Task item:
From the first line to the last, write out the records exactly, leaving the pictures behind.

Scene images with change listings:
.....
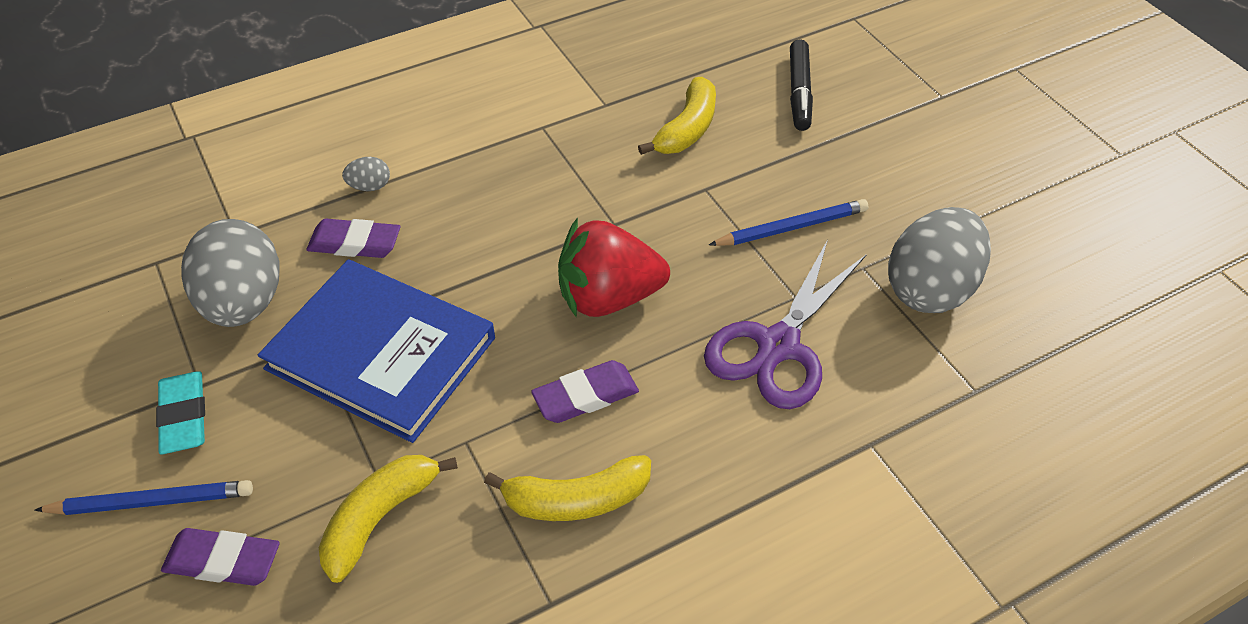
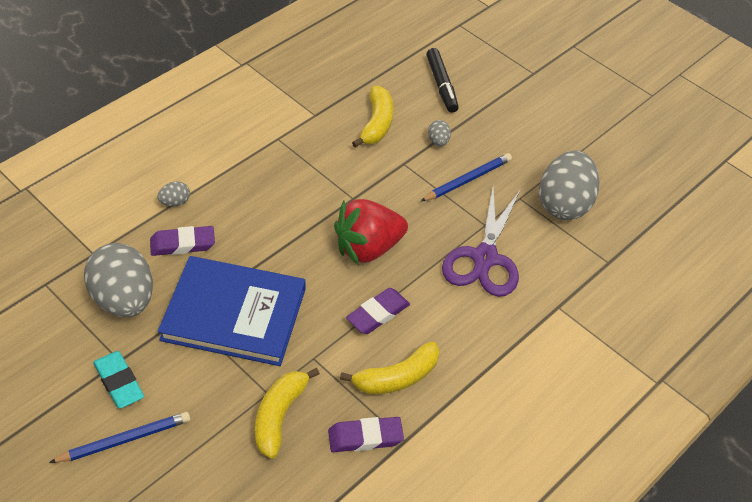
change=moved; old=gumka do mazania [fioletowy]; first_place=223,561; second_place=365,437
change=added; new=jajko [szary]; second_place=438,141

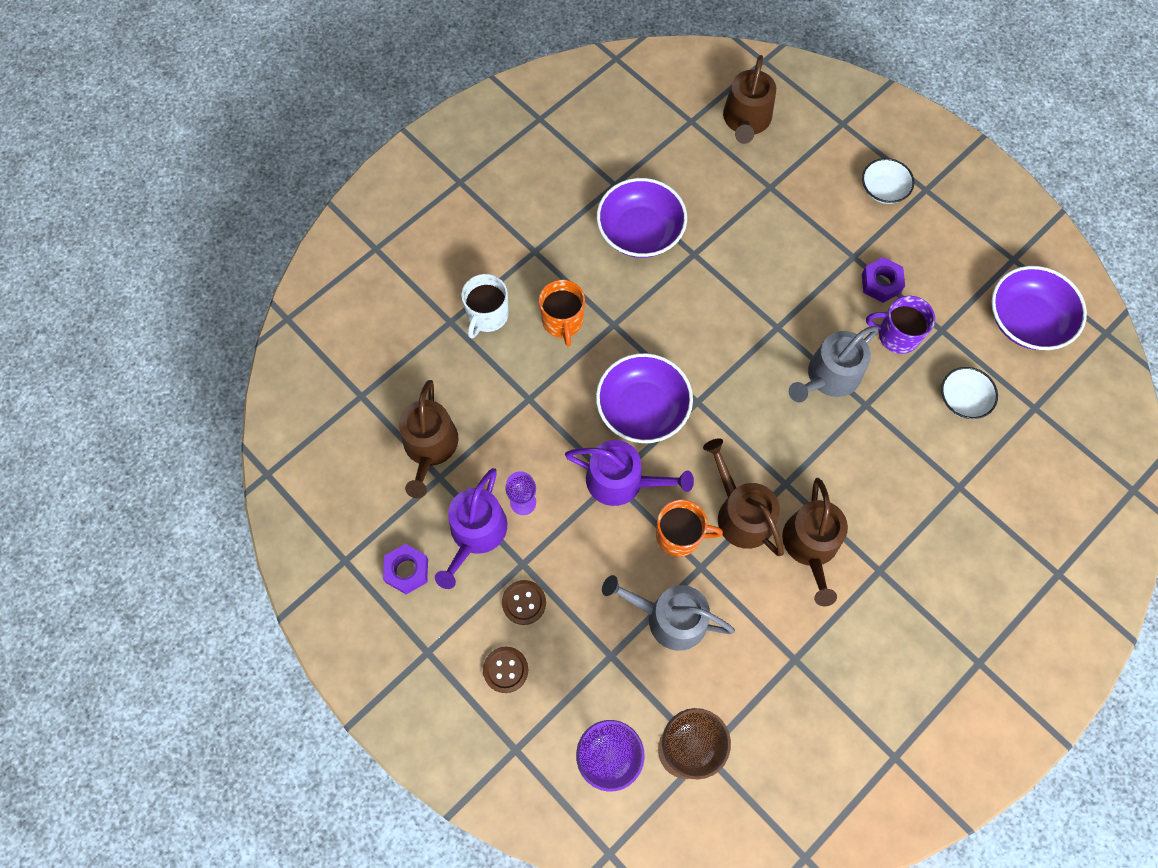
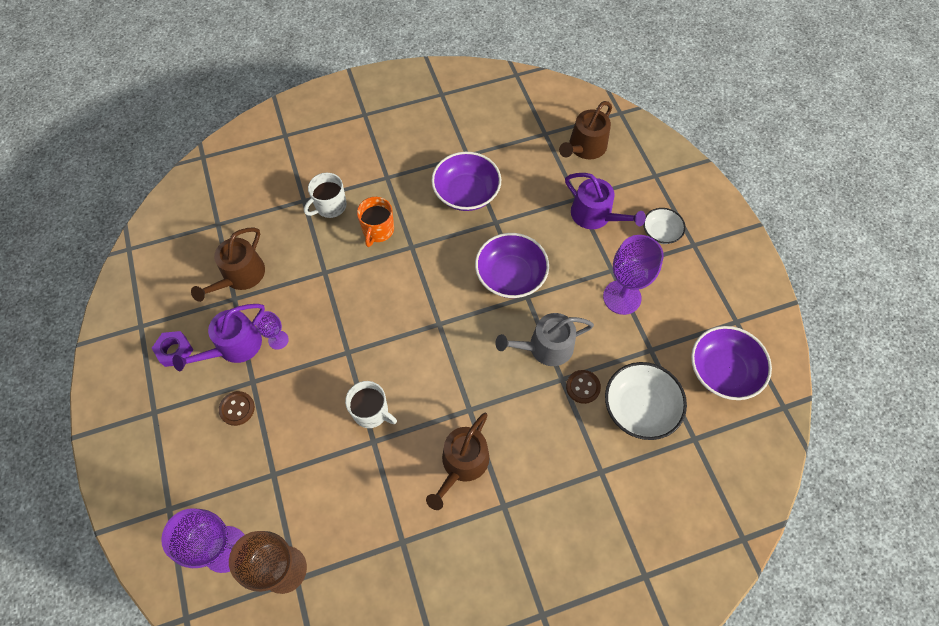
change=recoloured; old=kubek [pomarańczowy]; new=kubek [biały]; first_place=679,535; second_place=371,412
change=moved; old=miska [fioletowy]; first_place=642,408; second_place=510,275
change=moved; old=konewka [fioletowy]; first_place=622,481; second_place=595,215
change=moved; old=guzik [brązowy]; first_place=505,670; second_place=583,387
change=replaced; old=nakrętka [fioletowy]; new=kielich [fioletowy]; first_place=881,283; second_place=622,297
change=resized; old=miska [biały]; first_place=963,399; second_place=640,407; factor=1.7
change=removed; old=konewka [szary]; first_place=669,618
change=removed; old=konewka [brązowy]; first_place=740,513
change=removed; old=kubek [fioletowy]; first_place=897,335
.....
Response box:
change=moved; old=gumka do mazania [fioletowy]; first_place=223,561; second_place=365,437
change=added; new=jajko [szary]; second_place=438,141

change=recoloured; old=kubek [pomarańczowy]; new=kubek [biały]; first_place=679,535; second_place=371,412
change=moved; old=miska [fioletowy]; first_place=642,408; second_place=510,275
change=moved; old=konewka [fioletowy]; first_place=622,481; second_place=595,215
change=moved; old=guzik [brązowy]; first_place=505,670; second_place=583,387
change=replaced; old=nakrętka [fioletowy]; new=kielich [fioletowy]; first_place=881,283; second_place=622,297
change=resized; old=miska [biały]; first_place=963,399; second_place=640,407; factor=1.7
change=removed; old=konewka [szary]; first_place=669,618
change=removed; old=konewka [brązowy]; first_place=740,513
change=removed; old=kubek [fioletowy]; first_place=897,335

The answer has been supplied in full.